◆ TASK ◆
The task requires repeating, word for word, the lines from the one with "WHITE EGG (no. 3 from left)" through the end of the material, leaving out all pictures.

** INPUT FOR THIS TASK follows **

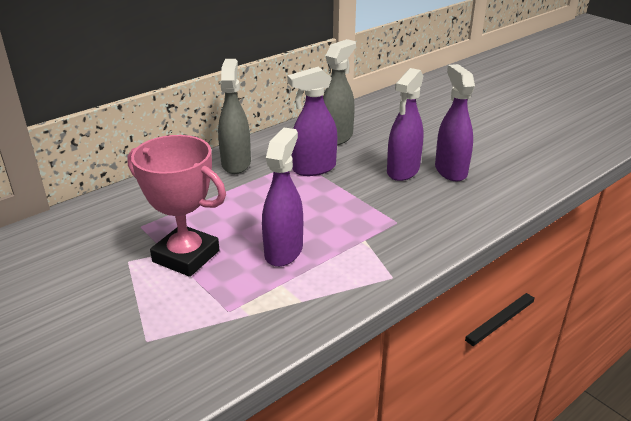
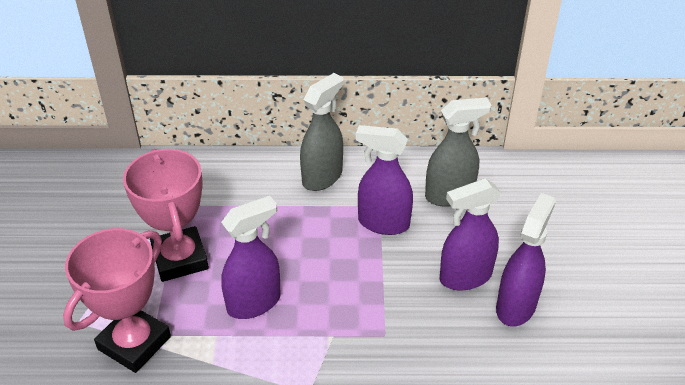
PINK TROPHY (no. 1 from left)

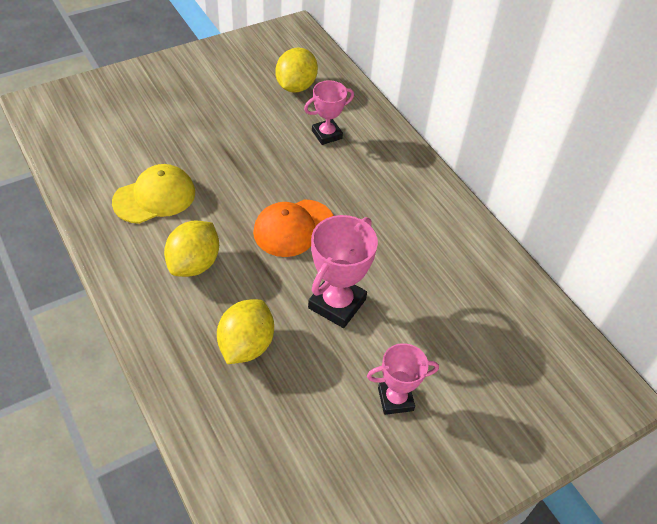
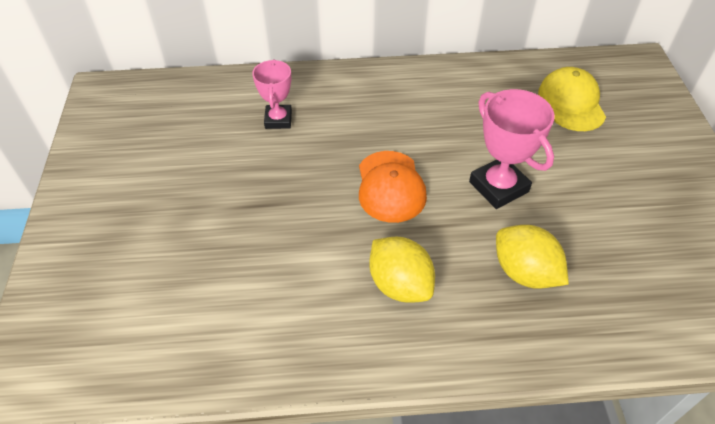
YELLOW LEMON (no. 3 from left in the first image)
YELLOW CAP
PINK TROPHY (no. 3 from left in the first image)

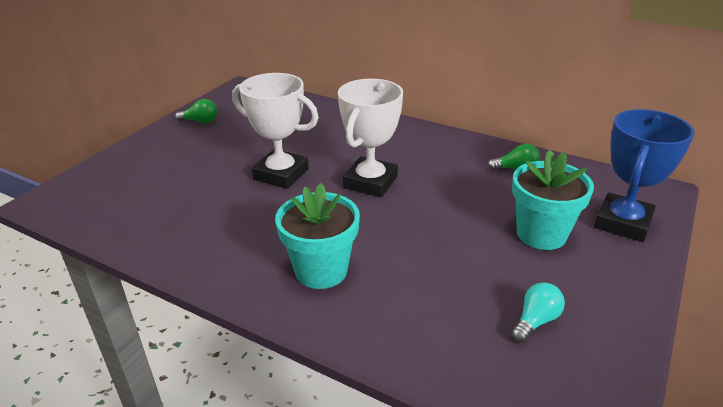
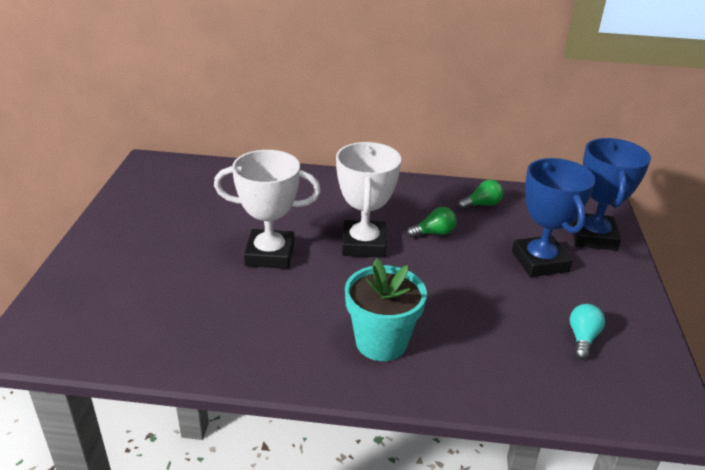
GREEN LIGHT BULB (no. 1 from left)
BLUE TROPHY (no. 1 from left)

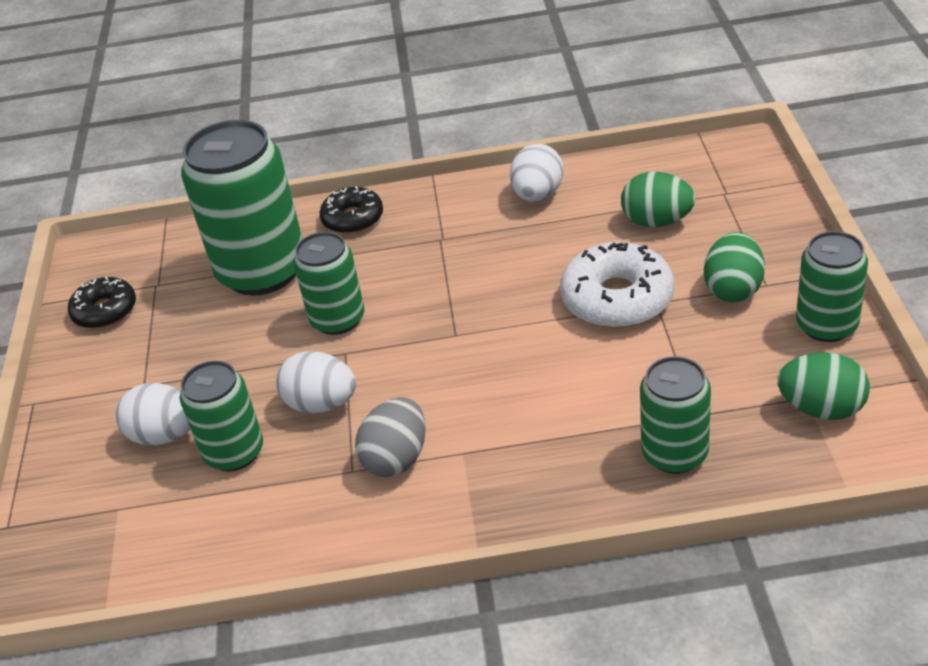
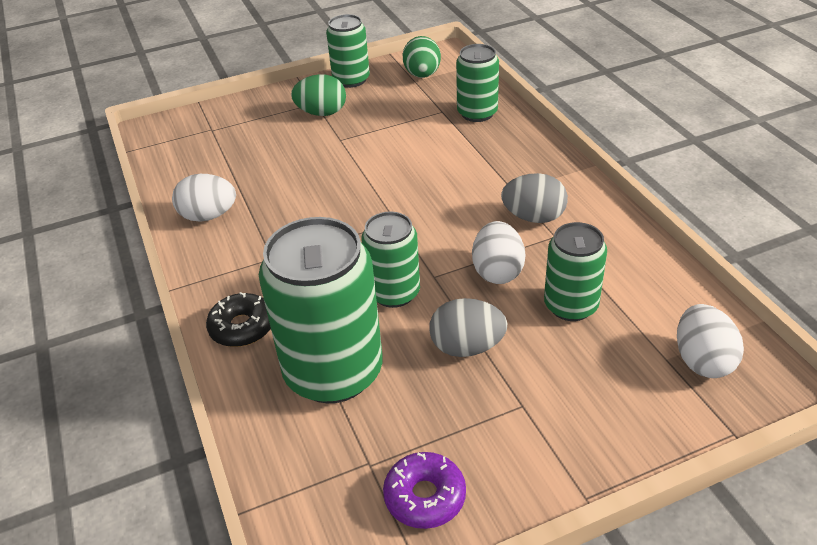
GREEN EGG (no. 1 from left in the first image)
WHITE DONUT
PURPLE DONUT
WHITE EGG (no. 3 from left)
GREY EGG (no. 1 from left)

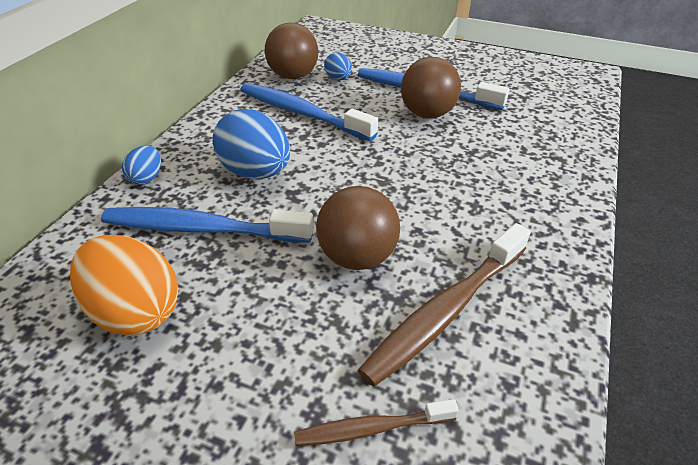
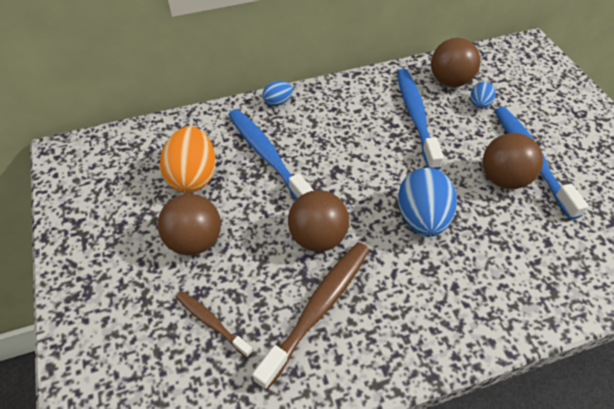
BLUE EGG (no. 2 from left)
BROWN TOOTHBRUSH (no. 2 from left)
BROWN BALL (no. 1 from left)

** End of INPUT FOR THIS TASK **

◆ COMPLETED EXERCISE ◆
WHITE EGG (no. 3 from left)
GREY EGG (no. 1 from left)

BLUE EGG (no. 2 from left)
BROWN TOOTHBRUSH (no. 2 from left)
BROWN BALL (no. 1 from left)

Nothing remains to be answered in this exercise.